## DESCRIPTION OF THE TASK
Reproduce word for word the line that contains "can (pink) (no." and each line that follows it, stopping after the final line of the material.

## DATASET RECORDS
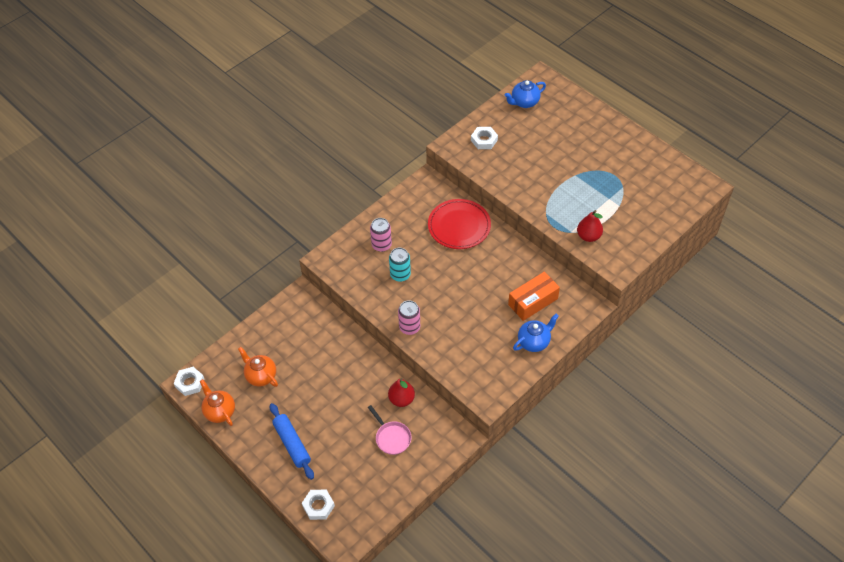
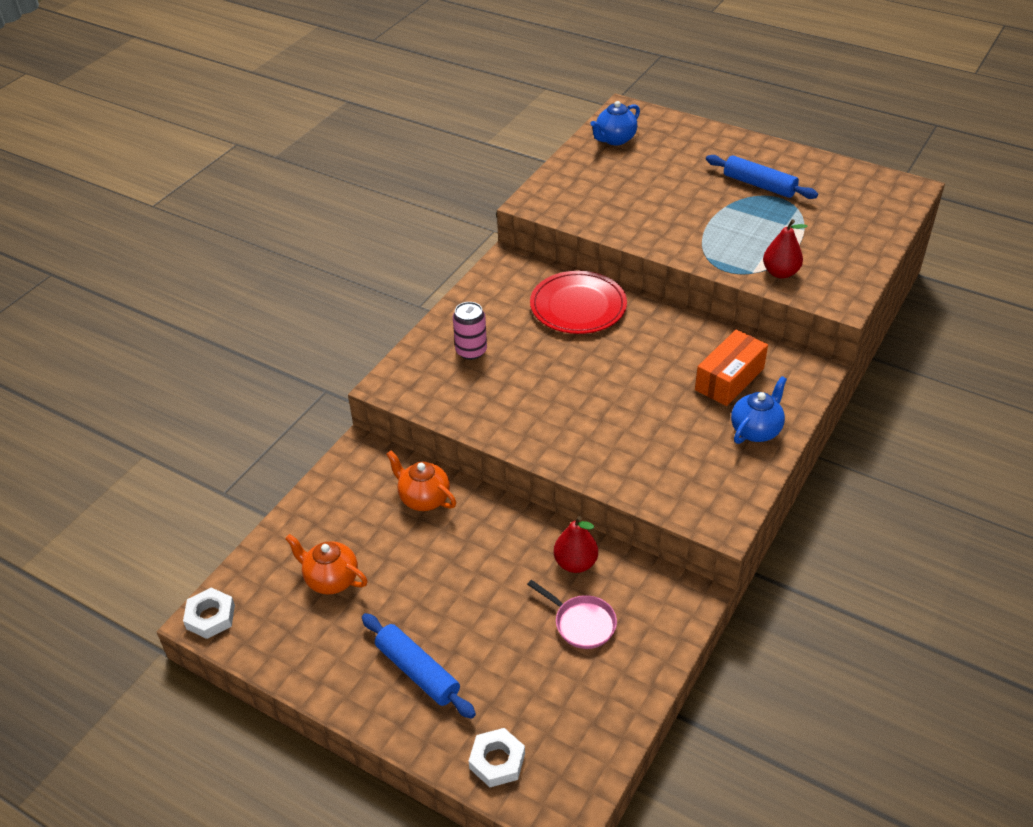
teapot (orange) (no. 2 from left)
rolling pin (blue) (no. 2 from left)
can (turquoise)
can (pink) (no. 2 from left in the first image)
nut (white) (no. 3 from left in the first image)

## COMPLETED EXERCISE
can (pink) (no. 2 from left in the first image)
nut (white) (no. 3 from left in the first image)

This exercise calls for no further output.